## TASK DESCRIPTION
Could you retype the lines below, starting at the line holding "orange trapezoid: rotated" and stopping at the line holding "green line: rotated 8 degrees clockwise", inclusive? Copy them exactly and drop the images.

## DATA SECTION
------------------------------------------------------------------------
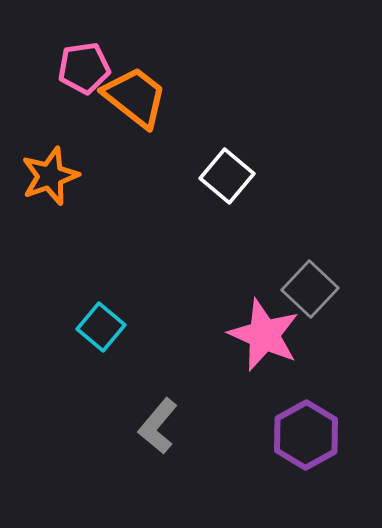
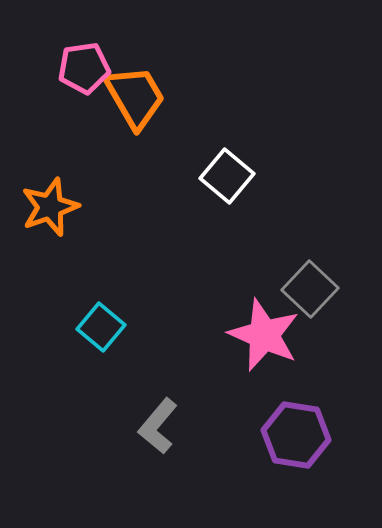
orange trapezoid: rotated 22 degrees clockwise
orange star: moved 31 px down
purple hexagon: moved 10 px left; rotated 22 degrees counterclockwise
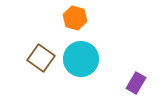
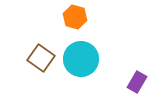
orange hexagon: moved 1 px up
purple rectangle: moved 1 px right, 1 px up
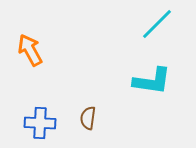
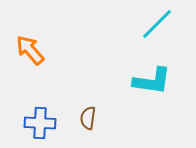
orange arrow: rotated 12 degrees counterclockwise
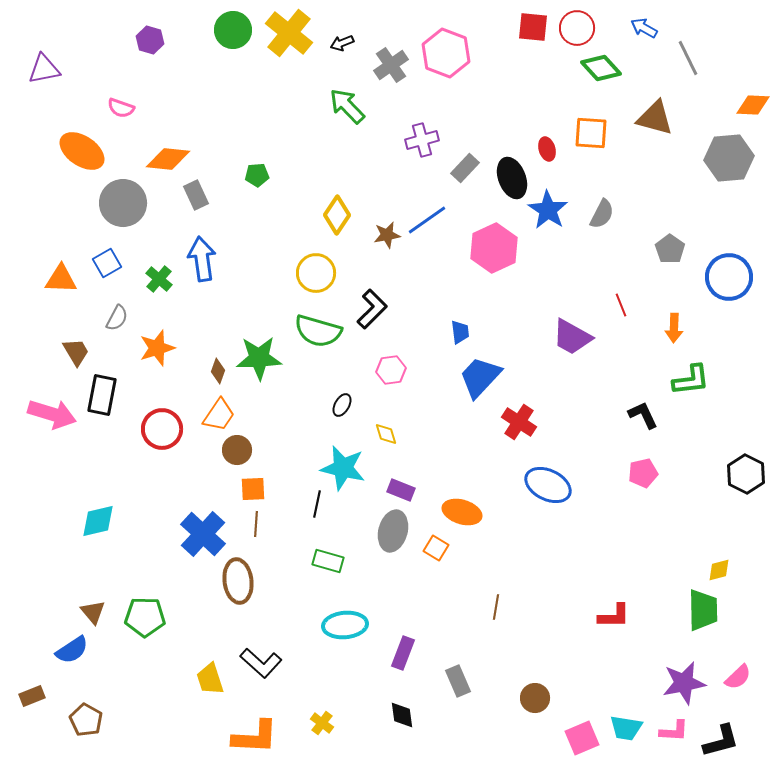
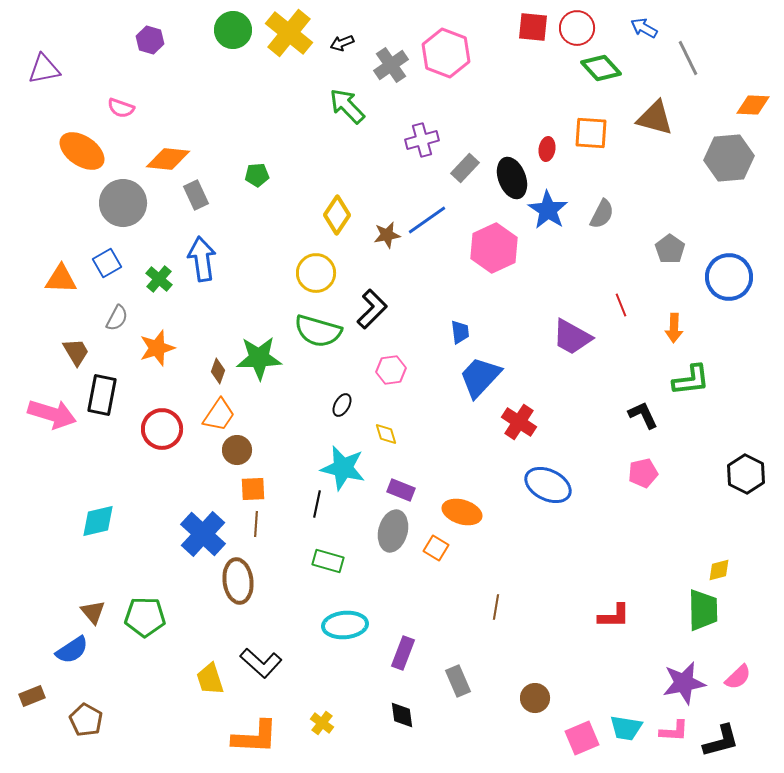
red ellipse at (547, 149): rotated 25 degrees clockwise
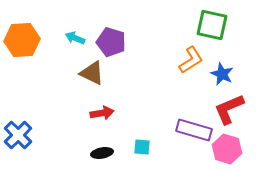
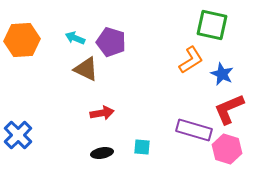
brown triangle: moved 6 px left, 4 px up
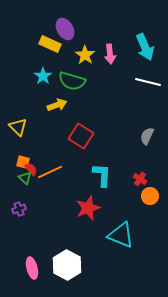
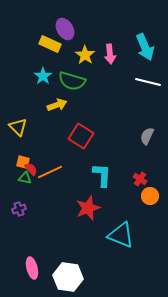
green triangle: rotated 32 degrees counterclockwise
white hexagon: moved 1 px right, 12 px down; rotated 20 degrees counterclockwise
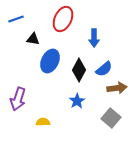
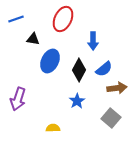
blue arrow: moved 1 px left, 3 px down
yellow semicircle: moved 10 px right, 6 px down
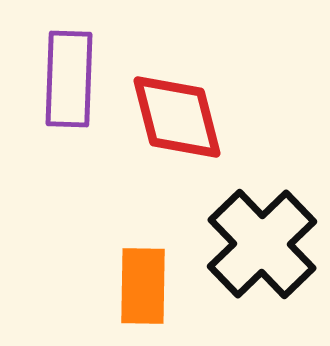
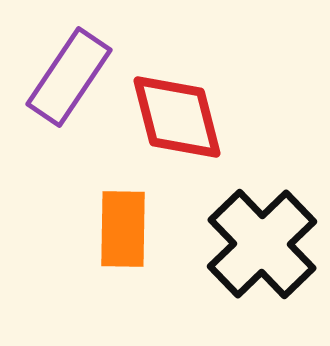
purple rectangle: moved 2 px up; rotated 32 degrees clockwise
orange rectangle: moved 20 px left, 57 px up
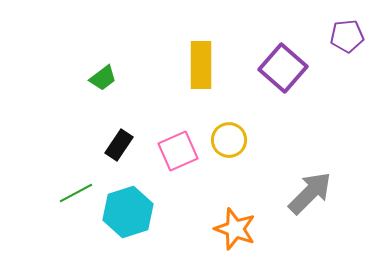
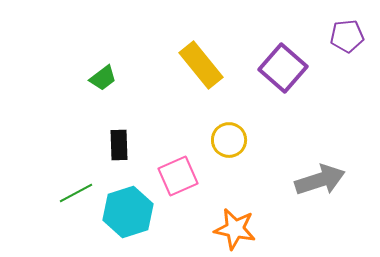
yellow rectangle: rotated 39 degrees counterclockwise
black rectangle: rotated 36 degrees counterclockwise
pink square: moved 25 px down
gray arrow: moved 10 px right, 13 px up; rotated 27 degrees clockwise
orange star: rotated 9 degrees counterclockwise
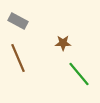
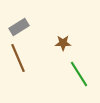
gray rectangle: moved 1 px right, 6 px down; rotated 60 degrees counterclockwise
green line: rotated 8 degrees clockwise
------------------------------------------------------------------------
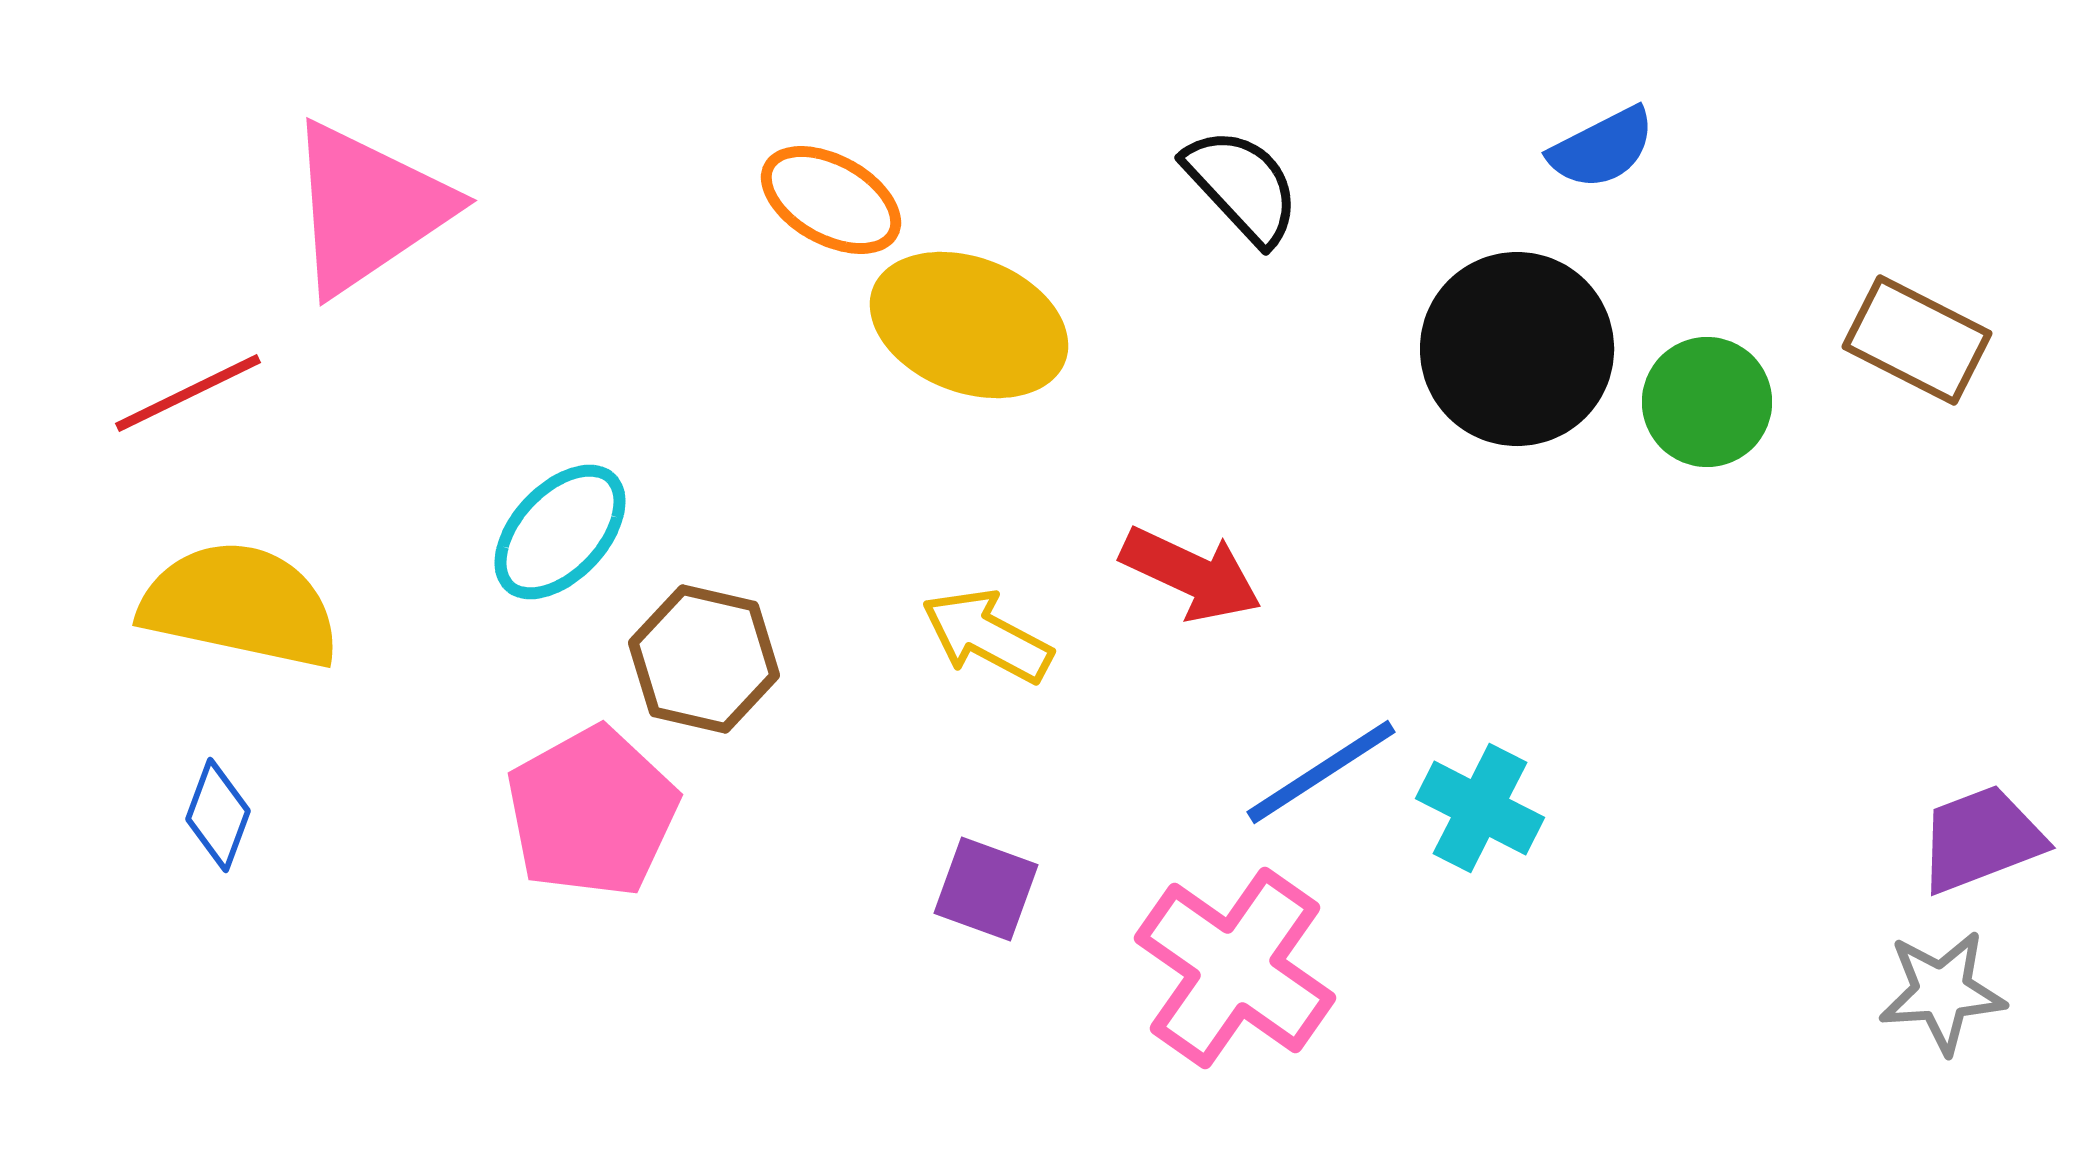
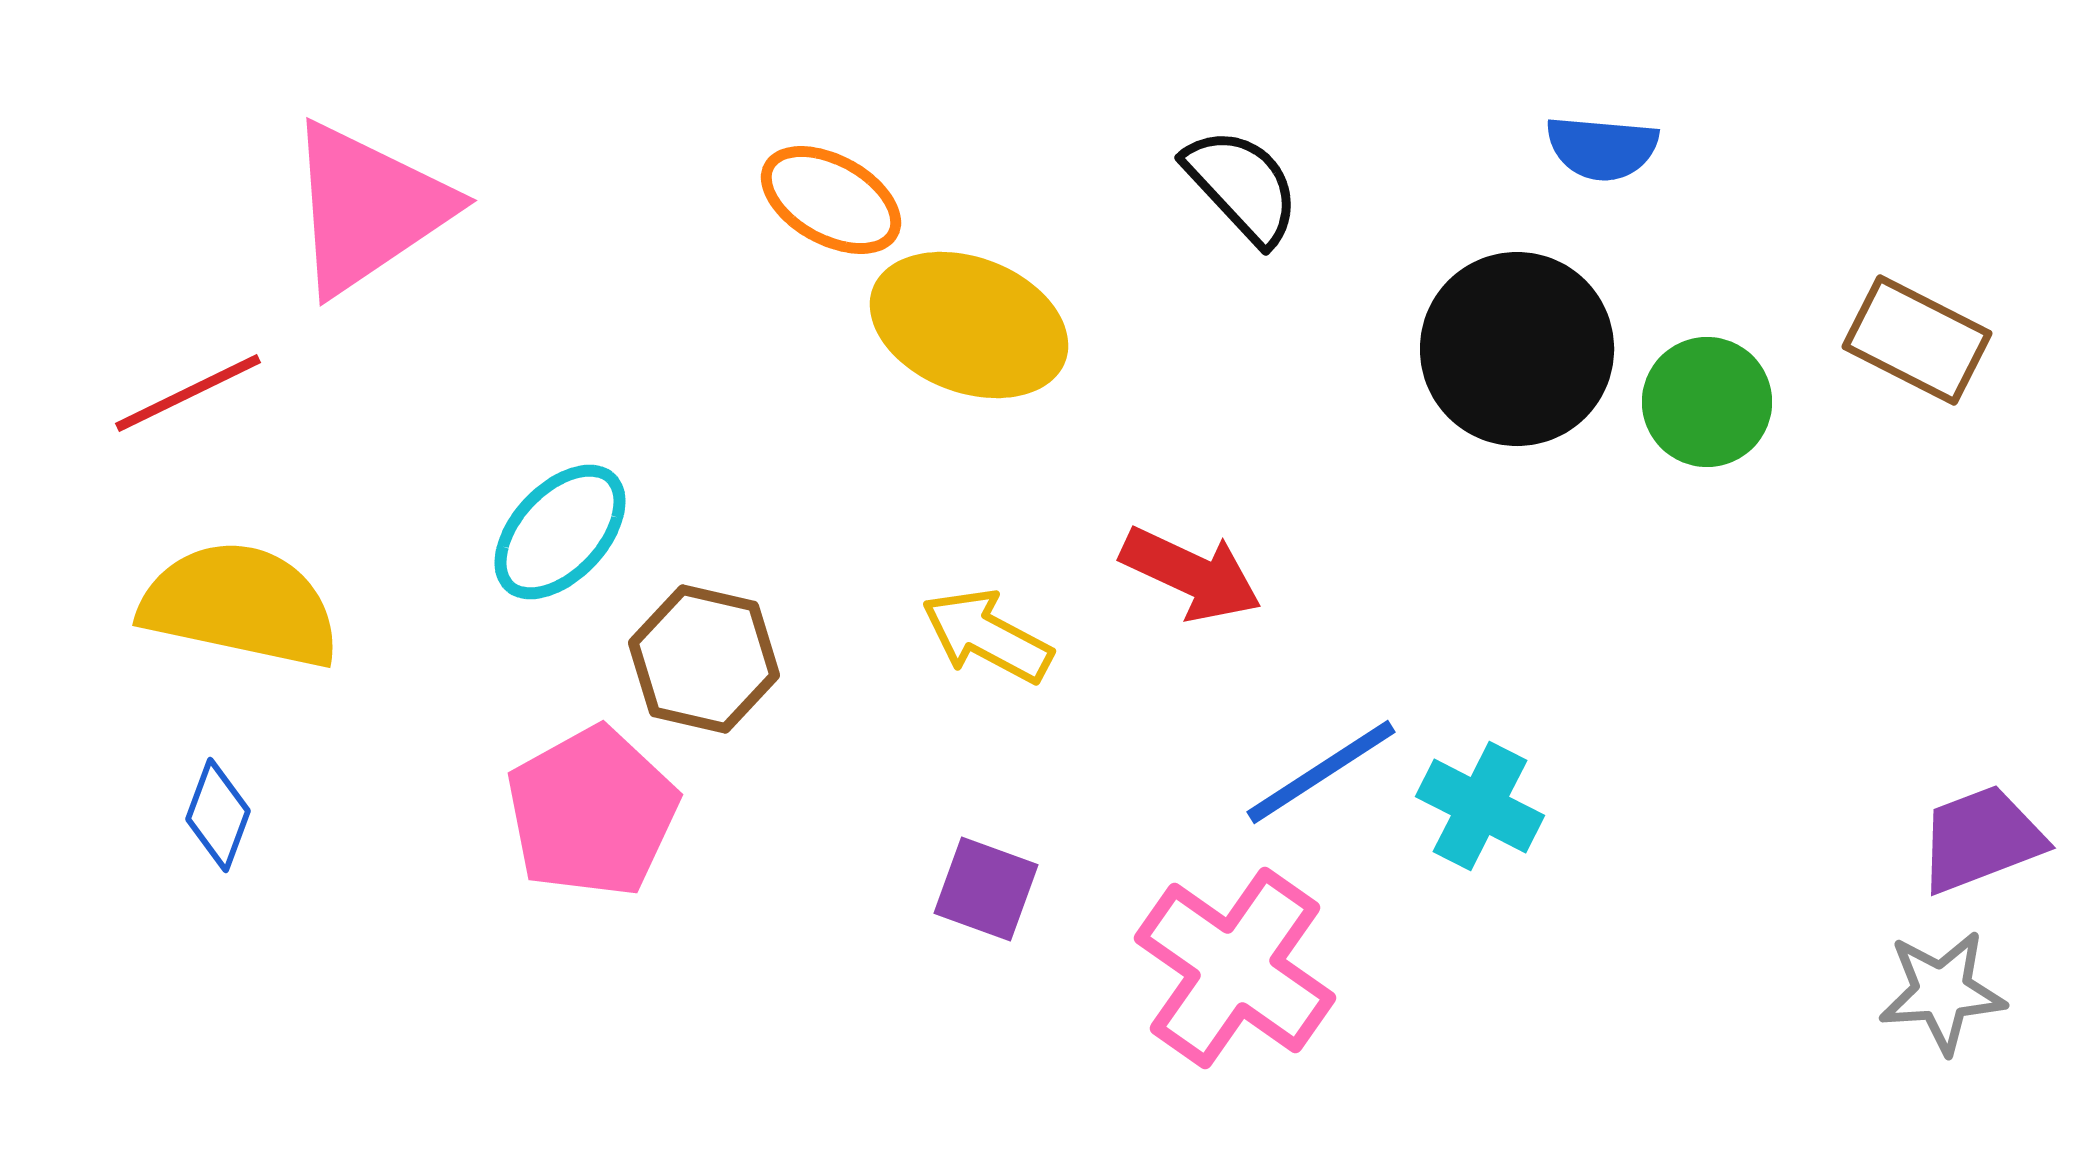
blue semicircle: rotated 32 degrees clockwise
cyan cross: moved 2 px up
------------------------------------------------------------------------
## RESPONSE TO THE TASK
orange trapezoid: rotated 22 degrees clockwise
orange star: moved 31 px down
purple hexagon: moved 10 px left; rotated 22 degrees counterclockwise
orange hexagon: moved 1 px up
purple rectangle: moved 1 px right, 1 px up
orange arrow: rotated 12 degrees counterclockwise
red ellipse at (547, 149): rotated 25 degrees clockwise
brown triangle: moved 6 px left, 4 px up
green triangle: rotated 32 degrees counterclockwise
white hexagon: moved 1 px right, 12 px down; rotated 20 degrees counterclockwise
blue arrow: moved 1 px left, 3 px down
yellow semicircle: moved 10 px right, 6 px down
purple rectangle: moved 2 px up; rotated 32 degrees clockwise
orange rectangle: moved 20 px left, 57 px up
yellow rectangle: rotated 39 degrees counterclockwise
black rectangle: rotated 36 degrees counterclockwise
pink square: moved 25 px down
gray arrow: moved 10 px right, 13 px up; rotated 27 degrees clockwise
orange star: rotated 9 degrees counterclockwise
gray rectangle: moved 1 px right, 6 px down; rotated 60 degrees counterclockwise
green line: rotated 8 degrees clockwise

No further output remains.